PROMPT: Set down every line from the one containing "(404, 238) = (217, 139): brown" through the last line of the records below, exactly as written, and leave out the pictures.

[Scene change data]

────────

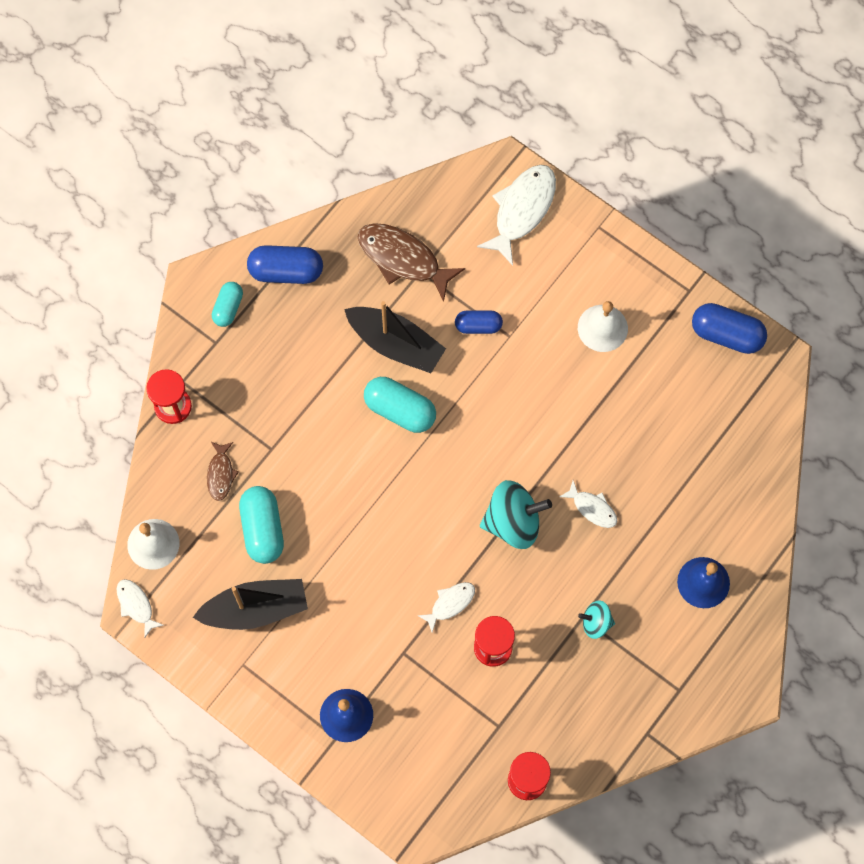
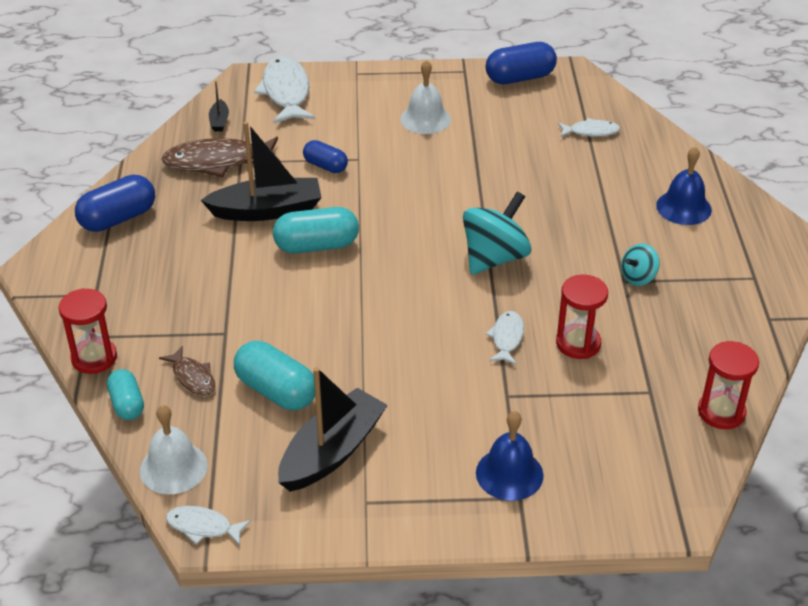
camera: 40 degrees left, 30 degrees down
(228, 308) = (85, 267): turquoise capsule -> turquoise capsule (127, 404)
(442, 209) = (219, 121): none -> black boat
(478, 326) = (325, 166): blue capsule -> blue capsule turned 75 degrees clockwise
(592, 508) = (546, 215): white fish -> white fish (591, 132)

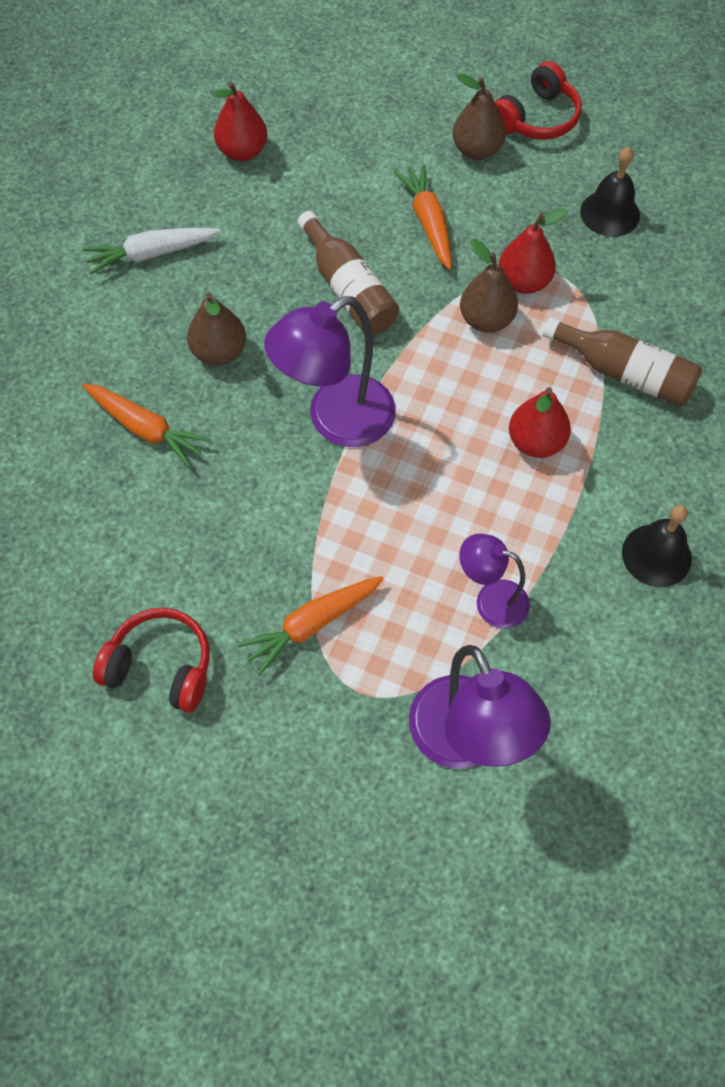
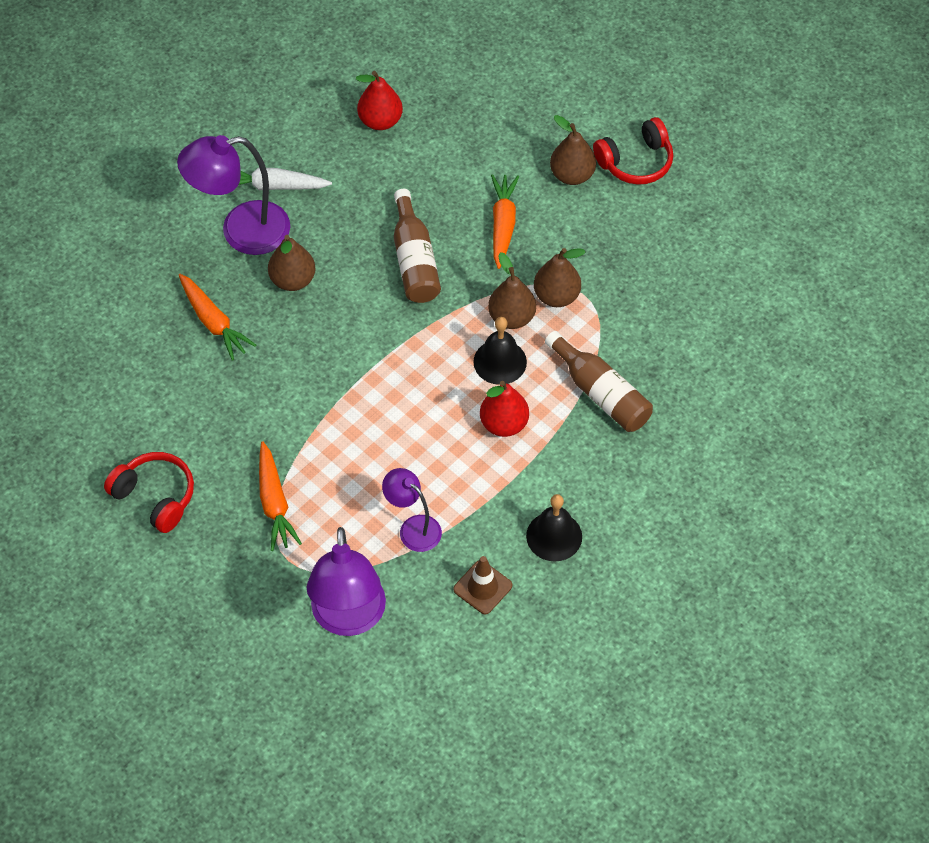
camera: 20 degrees right, 5 degrees down
(312, 625) = (274, 503): orange carrot -> orange carrot turned 90 degrees counterclockwise
(336, 421) = (358, 360): purple lamp -> purple lamp (241, 231)
(523, 282) = (556, 296): red pear -> brown pear
(606, 646) = (482, 587): none -> brown traffic cone
(610, 213) = (655, 260): black bell -> black bell (500, 361)

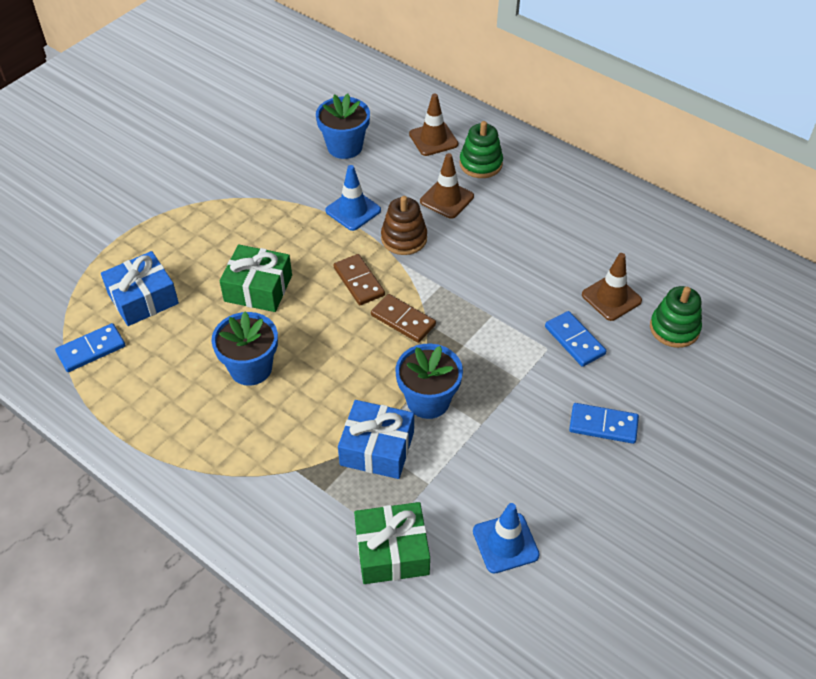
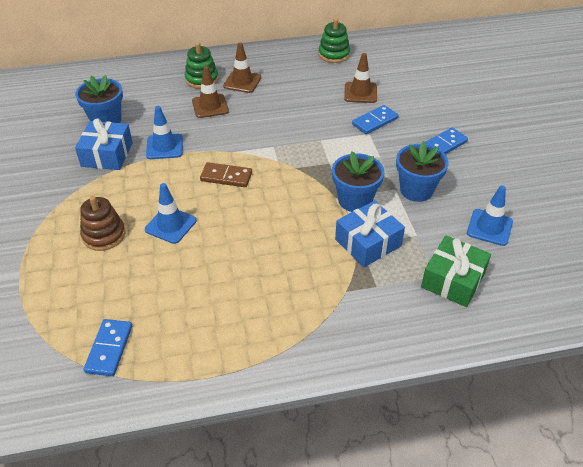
camera: 50 degrees left, 5 degrees down
(143, 298) = (99, 291): blue gift -> blue gift (107, 154)
(251, 368) = (235, 267): blue flower pot -> blue flower pot (416, 190)
(258, 288) = (170, 225): green gift -> blue traffic cone
(403, 320) = (281, 176): brown domino -> none
(404, 238) = (217, 139): brown stacking toy -> brown stacking toy (104, 235)
(433, 139) = (155, 84): brown traffic cone -> brown traffic cone (242, 82)
(574, 340) = (375, 121): blue domino -> blue domino turned 45 degrees counterclockwise
(674, 328) = (405, 85): green stacking toy -> green stacking toy (334, 54)

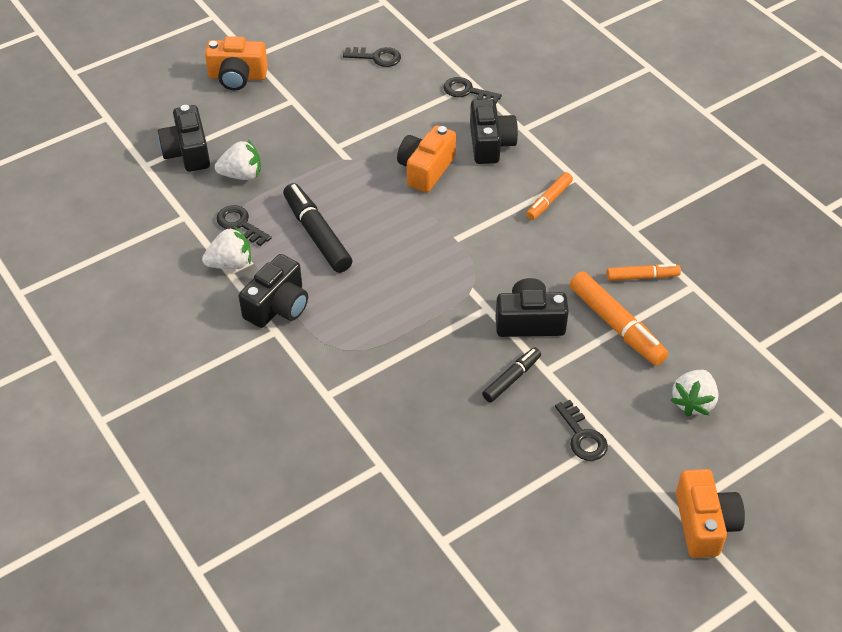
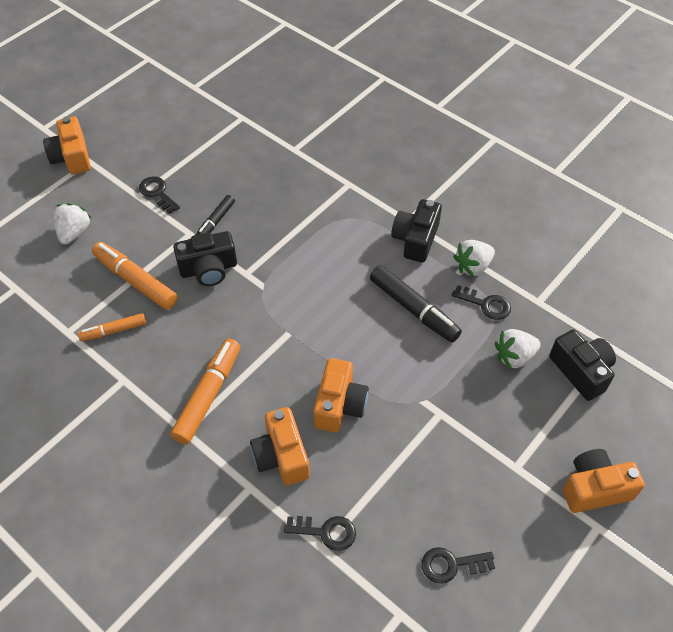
camera: 165 degrees right, 5 degrees up
(490, 144) = (281, 456): black camera -> orange camera
(548, 200) = (208, 395): orange marker -> orange marker, size x1.68

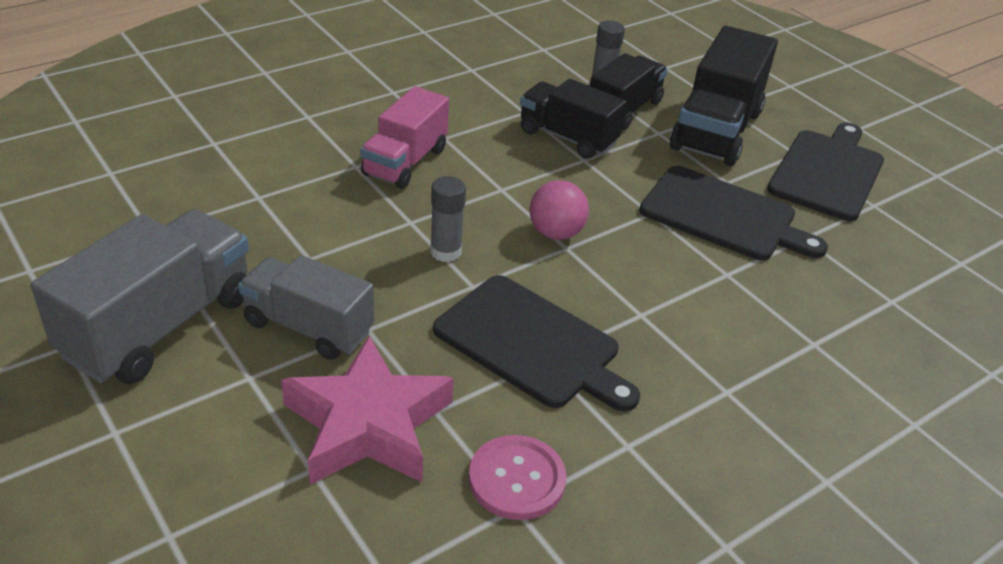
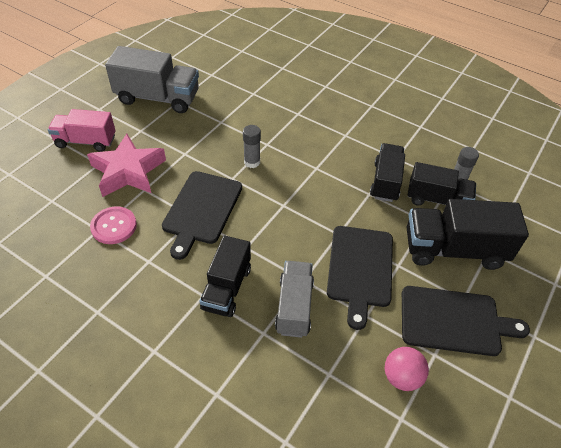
camera: 70 degrees right, 10 degrees up
(308, 327) = (177, 136): grey truck -> grey truck (294, 307)
(405, 162) = (313, 128): pink truck -> pink truck (86, 141)
(556, 233) = (292, 198): pink ball -> pink ball (402, 377)
(719, 359) = (227, 288): none -> black truck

────────

RESULT BELOW:
(404, 238) = (217, 139): brown stacking toy -> brown stacking toy (104, 235)
(433, 139) = (155, 84): brown traffic cone -> brown traffic cone (242, 82)
(574, 340) = (375, 121): blue domino -> blue domino turned 45 degrees counterclockwise
(674, 328) = (405, 85): green stacking toy -> green stacking toy (334, 54)

camera: 165 degrees right, 5 degrees up
(490, 144) = (281, 456): black camera -> orange camera
(548, 200) = (208, 395): orange marker -> orange marker, size x1.68

camera: 70 degrees right, 10 degrees up
(308, 327) = (177, 136): grey truck -> grey truck (294, 307)
(405, 162) = (313, 128): pink truck -> pink truck (86, 141)
(556, 233) = (292, 198): pink ball -> pink ball (402, 377)
(719, 359) = (227, 288): none -> black truck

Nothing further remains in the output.